EXERCISE REQUIREMENTS:
Pull out every line below that contains the word "XNOR".

MATERIAL FOR THIS TASK:
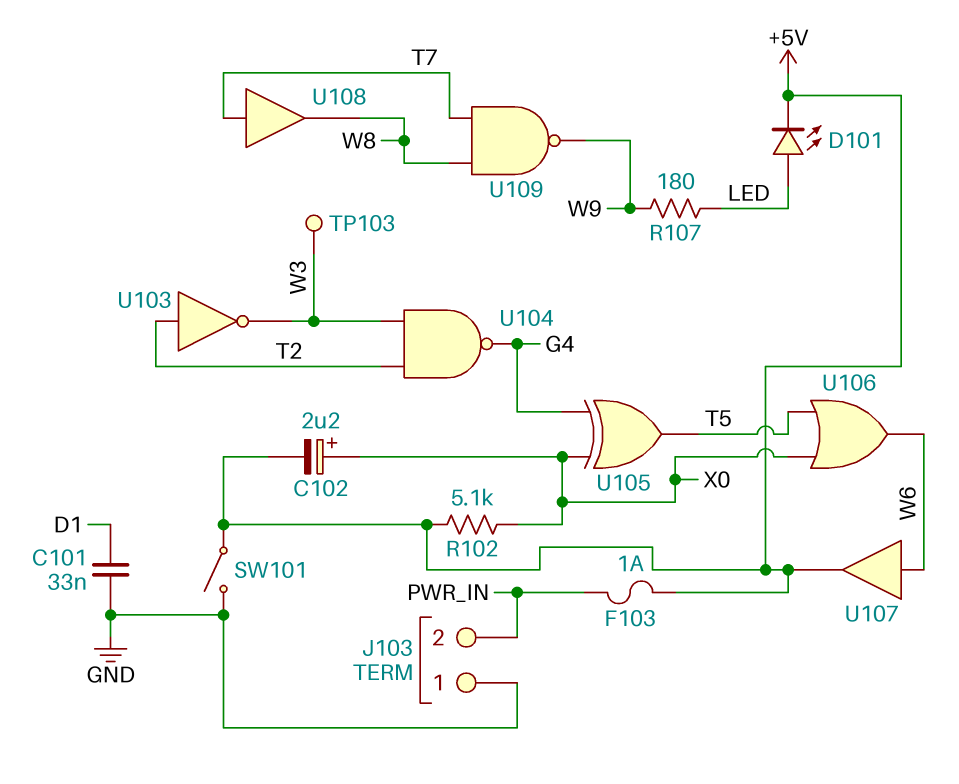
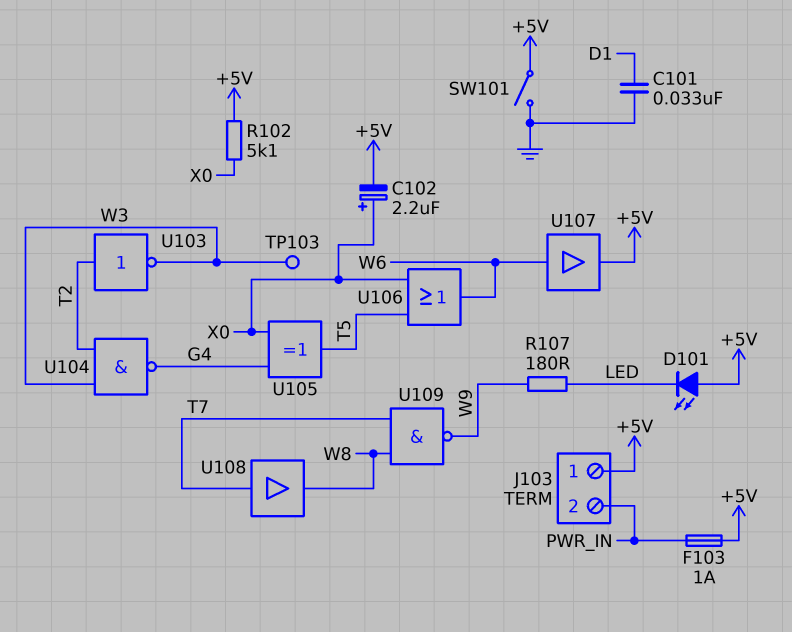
D101: LED (A LED, K +5V) -> LED (A +5V, K LED)
J103 pin 1: GND -> +5V

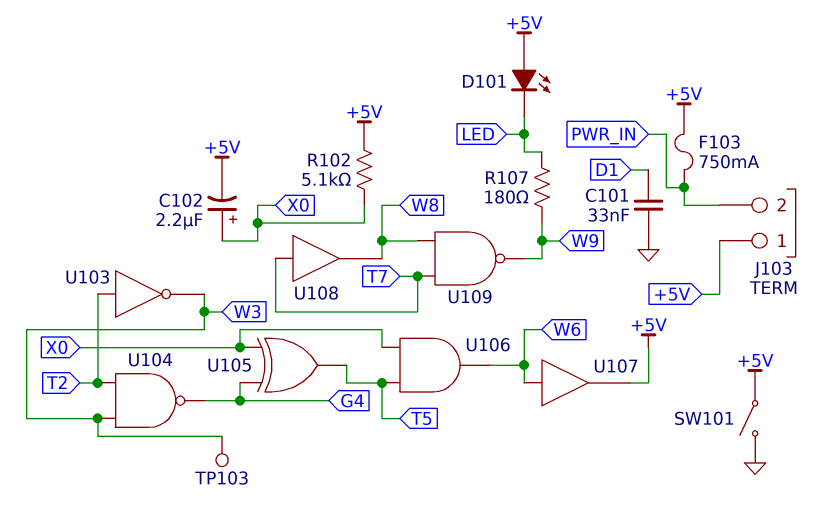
F103: 1A (+5V, PWR_IN) -> 750mA (+5V, PWR_IN)
U106: OR (in T5, in X0, out W6) -> AND (in T5, in X0, out W6)

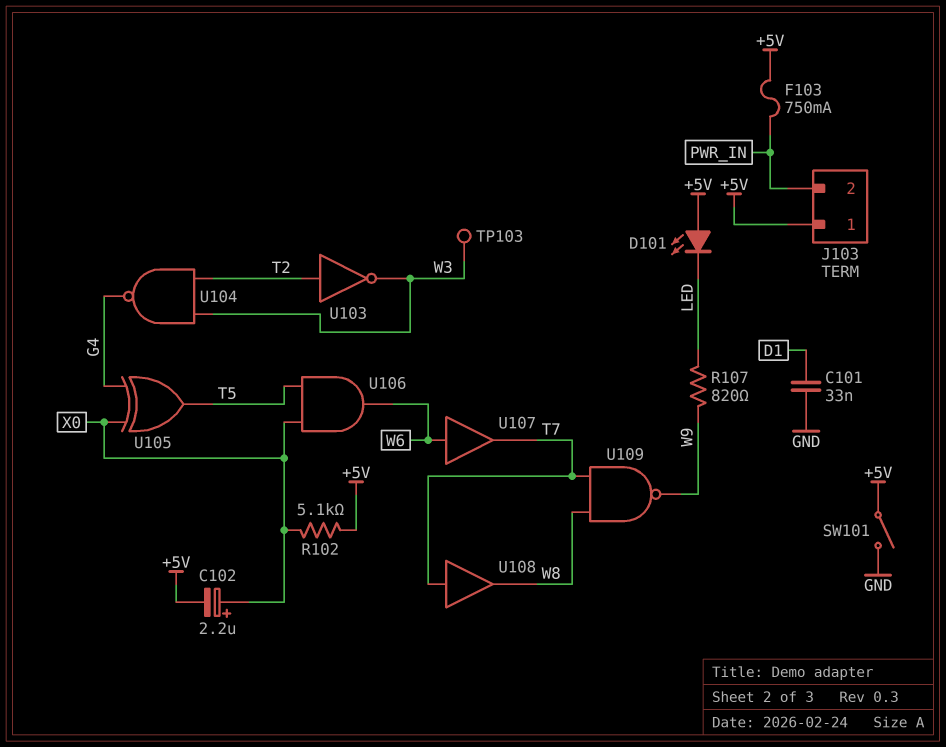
R107: 180 (LED, W9) -> 820 (LED, W9)
U107: buffer (in W6, out +5V) -> buffer (in W6, out T7)

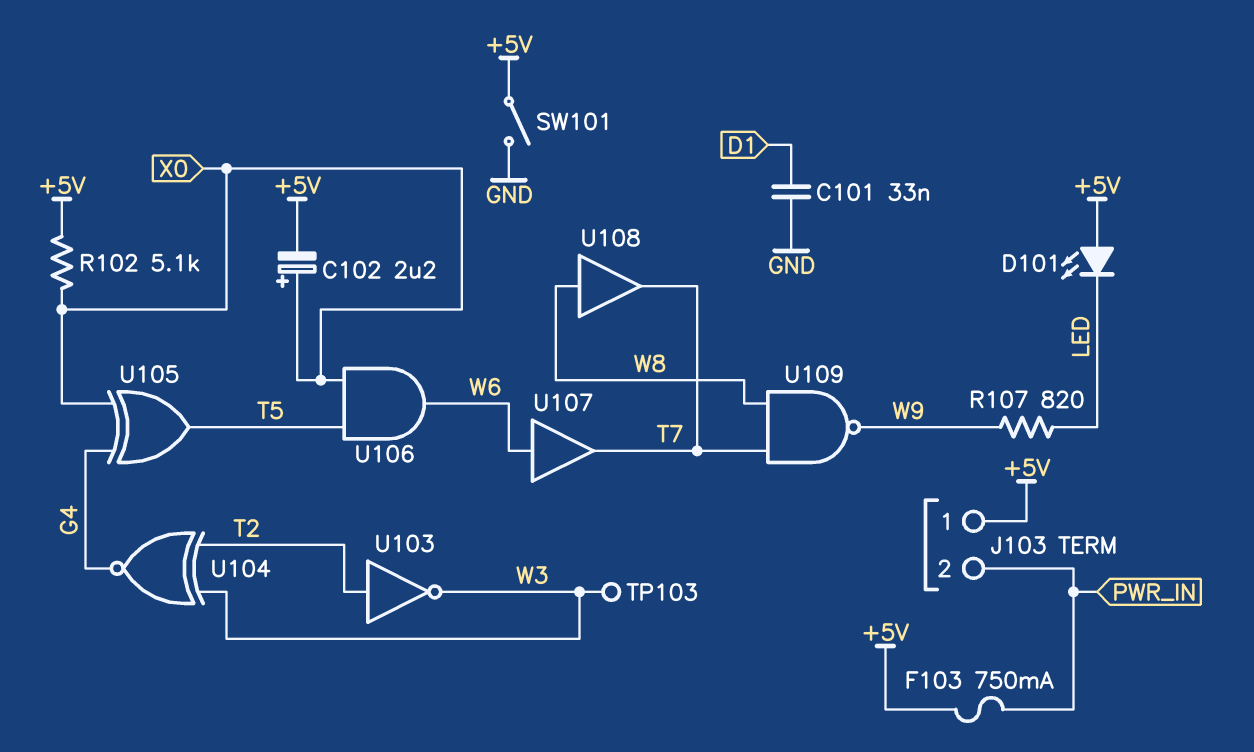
U104: NAND (in T2, in W3, out G4) -> XNOR (in T2, in W3, out G4)
U108: buffer (in T7, out W8) -> buffer (in W8, out T7)

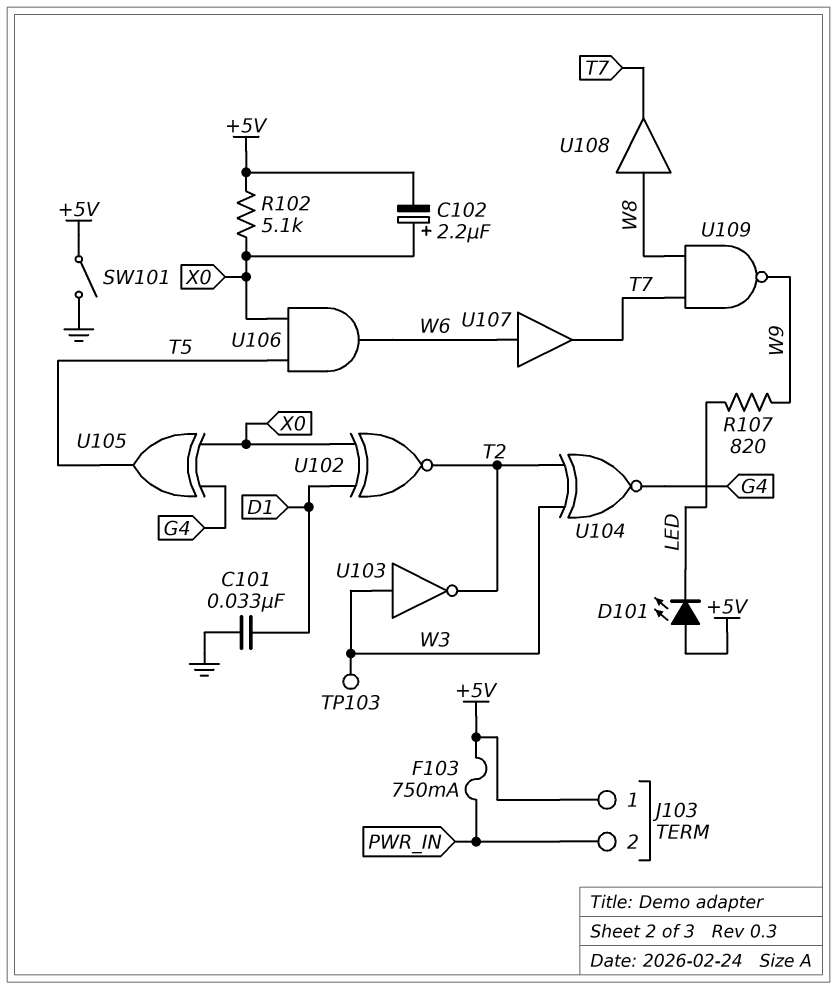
U102: none -> XNOR (in D1, in X0, out T2)
U103: NOT (in T2, out W3) -> NOT (in W3, out T2)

EXPECTED ANSWER:
U104: NAND (in T2, in W3, out G4) -> XNOR (in T2, in W3, out G4)
U102: none -> XNOR (in D1, in X0, out T2)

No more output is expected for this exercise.